# WHAT IS NEEDED
What is needed is an exact reproduction of the listing, without its pictures.

# RECORDS
+++++

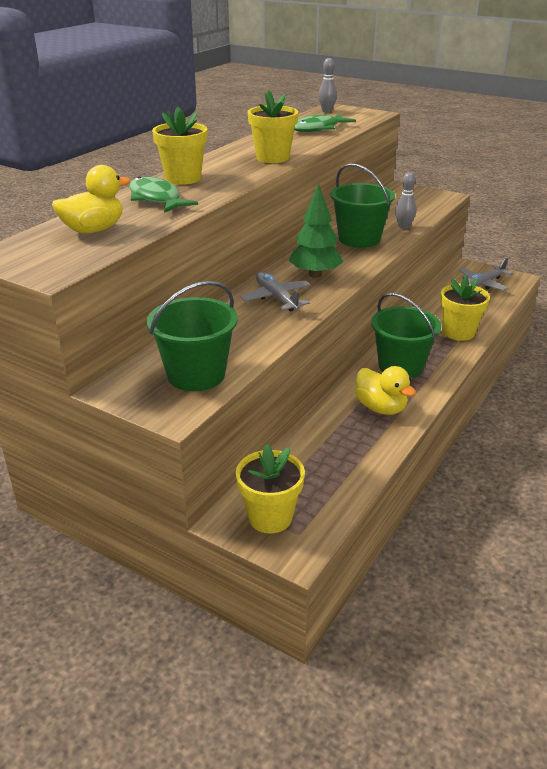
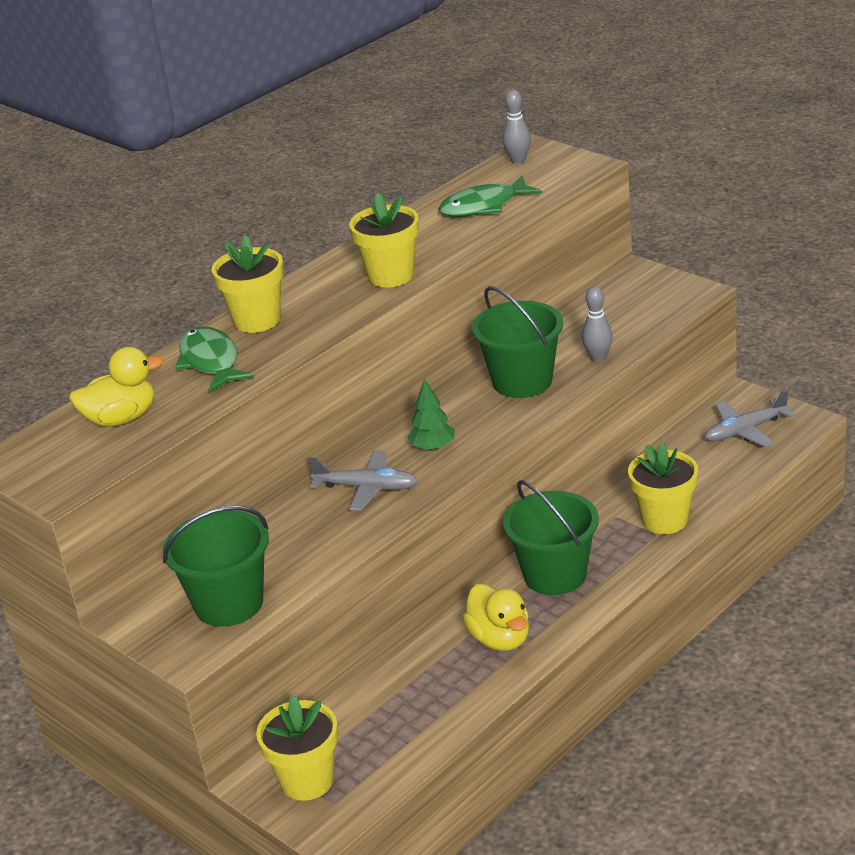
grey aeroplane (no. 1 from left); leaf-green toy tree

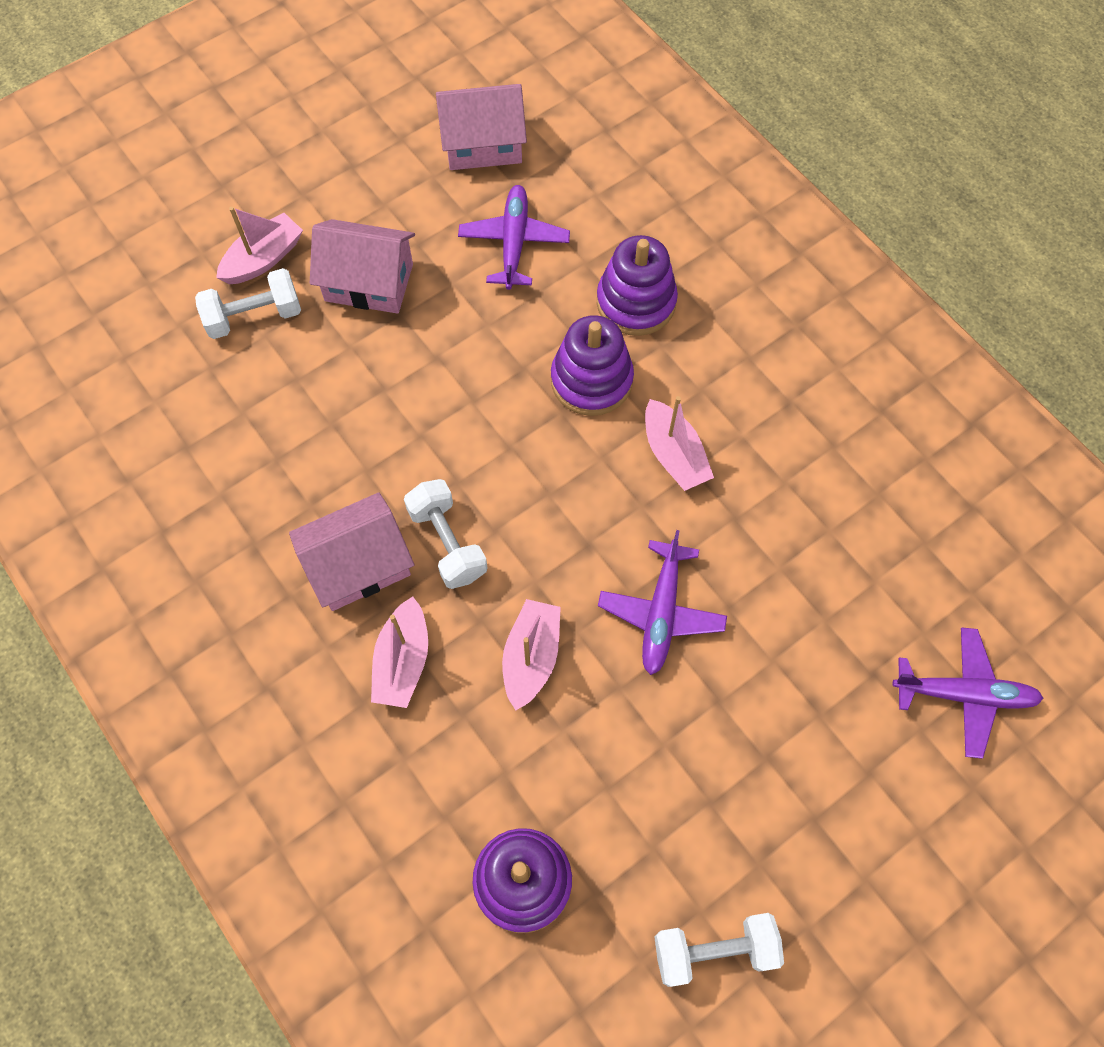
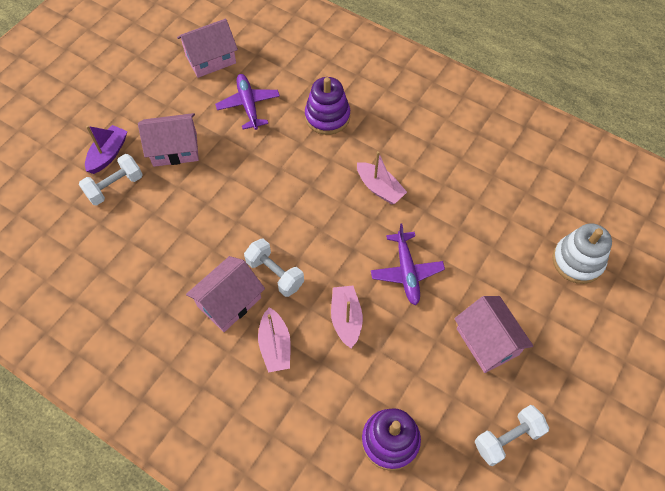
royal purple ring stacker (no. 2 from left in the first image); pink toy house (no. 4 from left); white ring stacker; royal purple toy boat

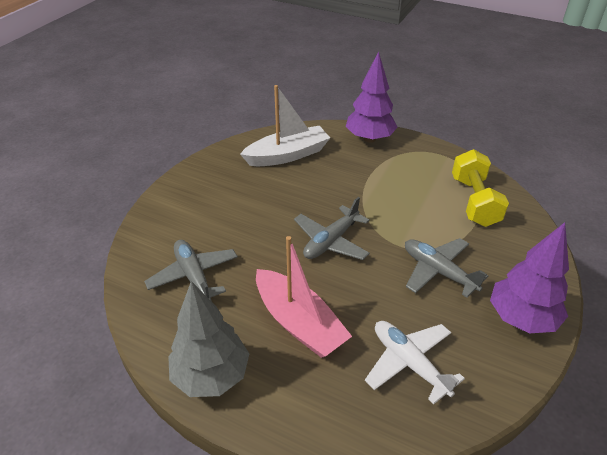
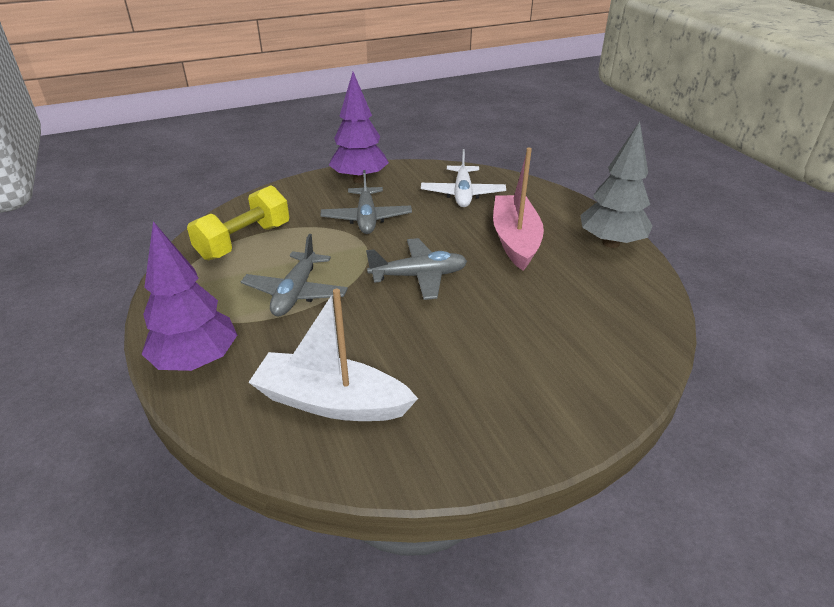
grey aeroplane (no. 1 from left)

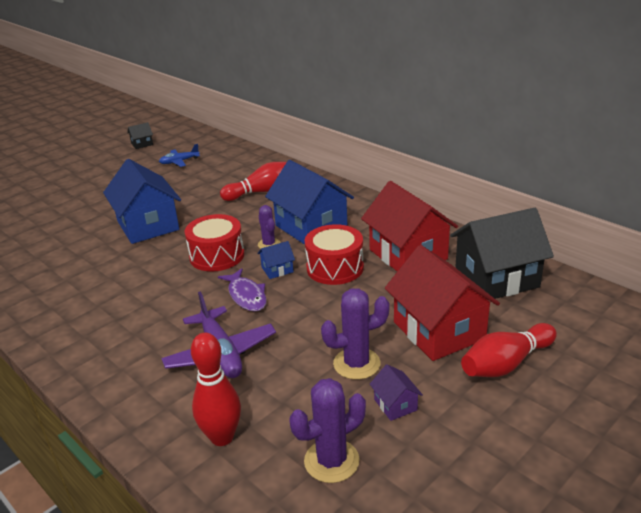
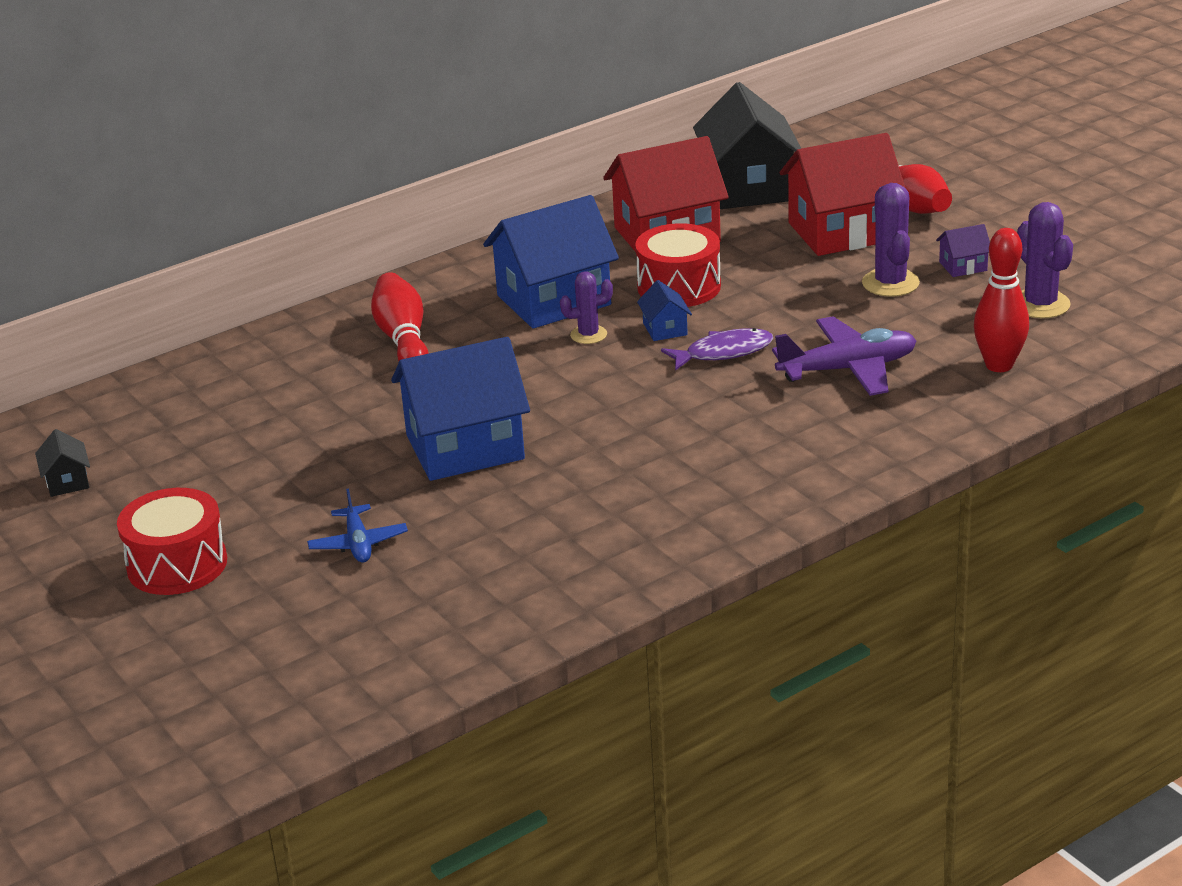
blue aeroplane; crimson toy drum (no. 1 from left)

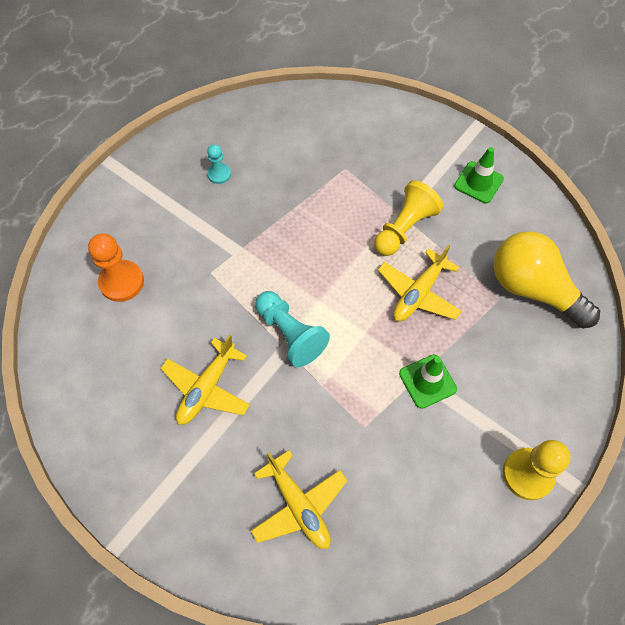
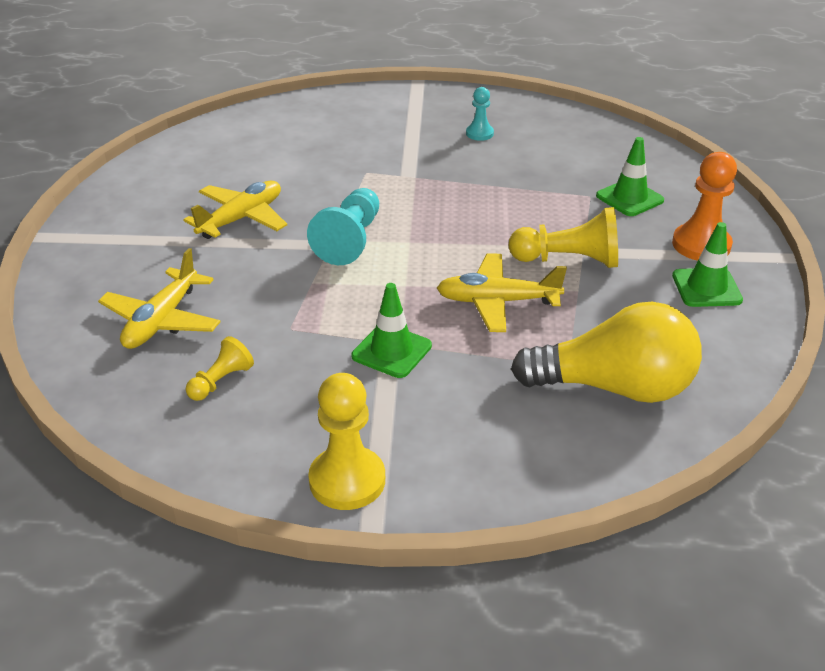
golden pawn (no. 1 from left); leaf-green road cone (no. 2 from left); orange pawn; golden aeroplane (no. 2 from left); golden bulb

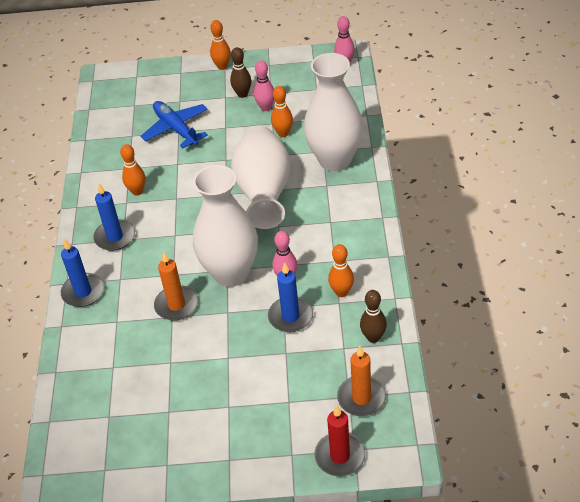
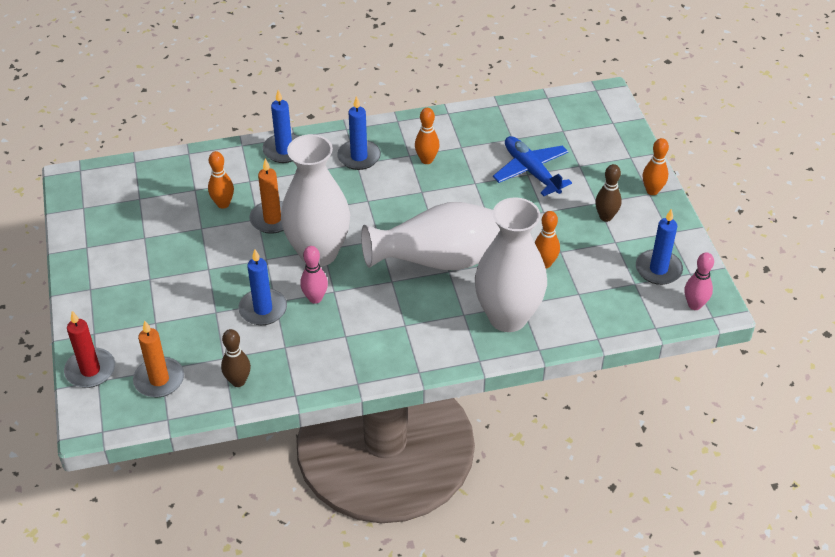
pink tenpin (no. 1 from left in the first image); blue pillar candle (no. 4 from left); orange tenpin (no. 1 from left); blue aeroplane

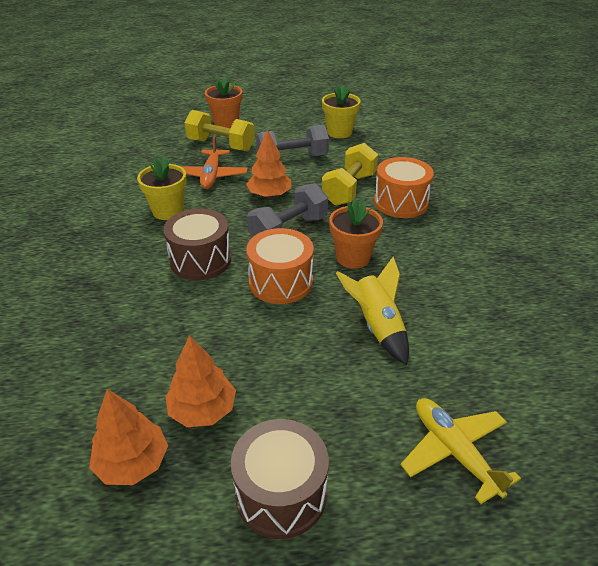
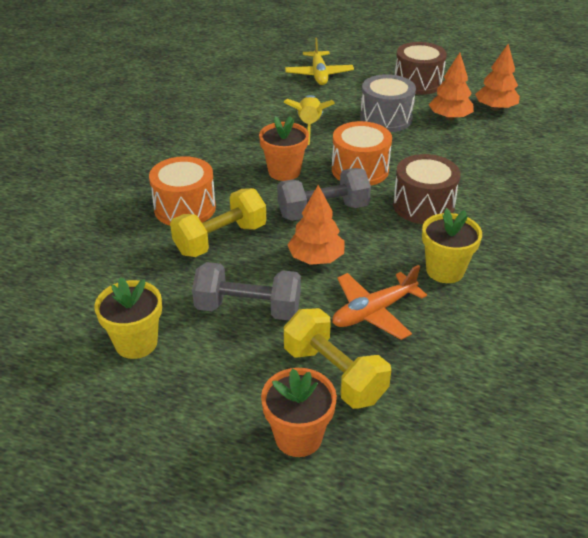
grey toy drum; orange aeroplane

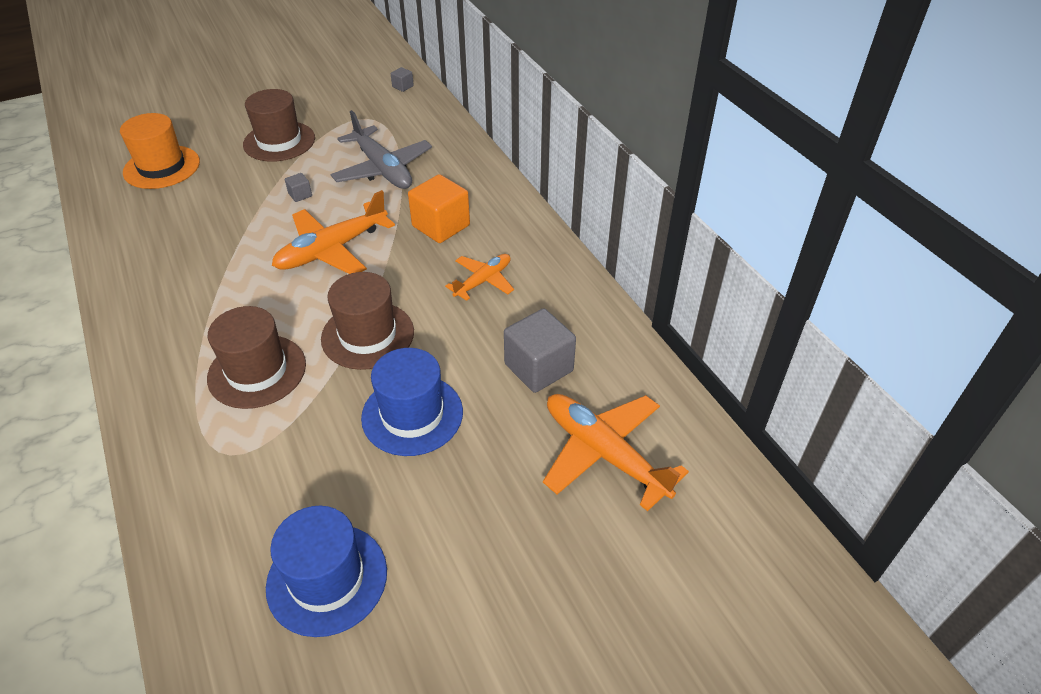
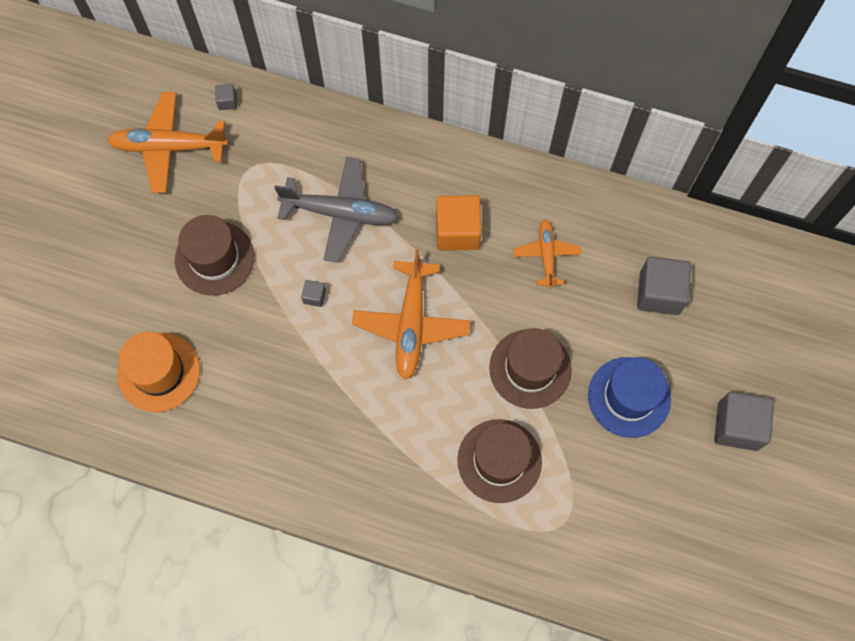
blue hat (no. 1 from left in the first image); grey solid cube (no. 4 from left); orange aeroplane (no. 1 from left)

+++++

# RESPONSE
grey aeroplane (no. 1 from left); leaf-green toy tree

royal purple ring stacker (no. 2 from left in the first image); pink toy house (no. 4 from left); white ring stacker; royal purple toy boat

grey aeroplane (no. 1 from left)

blue aeroplane; crimson toy drum (no. 1 from left)

golden pawn (no. 1 from left); leaf-green road cone (no. 2 from left); orange pawn; golden aeroplane (no. 2 from left); golden bulb

pink tenpin (no. 1 from left in the first image); blue pillar candle (no. 4 from left); orange tenpin (no. 1 from left); blue aeroplane

grey toy drum; orange aeroplane

blue hat (no. 1 from left in the first image); grey solid cube (no. 4 from left); orange aeroplane (no. 1 from left)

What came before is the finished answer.